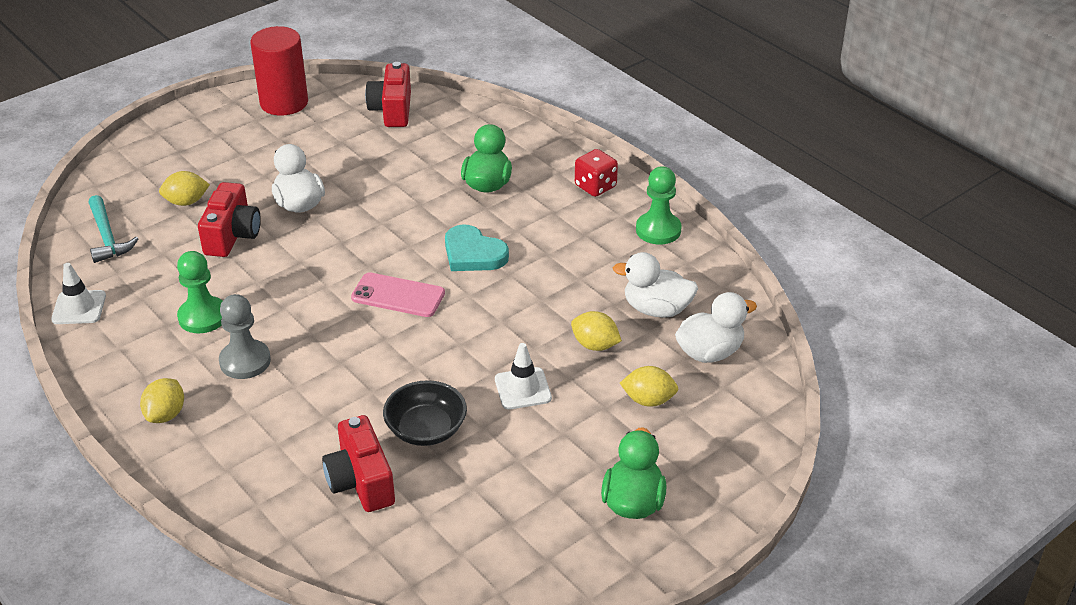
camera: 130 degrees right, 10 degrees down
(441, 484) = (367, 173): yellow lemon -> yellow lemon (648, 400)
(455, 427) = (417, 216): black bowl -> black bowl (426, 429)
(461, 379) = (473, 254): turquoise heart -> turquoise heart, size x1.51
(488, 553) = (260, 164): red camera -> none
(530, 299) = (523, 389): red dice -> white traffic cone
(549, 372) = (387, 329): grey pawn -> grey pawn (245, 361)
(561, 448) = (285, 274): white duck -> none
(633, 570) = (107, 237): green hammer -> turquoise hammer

- _What is being asked_
Lines holding "turquoise": copy each one from the records above.

- _Task answer_
(461, 379) = (473, 254): turquoise heart -> turquoise heart, size x1.51
(633, 570) = (107, 237): green hammer -> turquoise hammer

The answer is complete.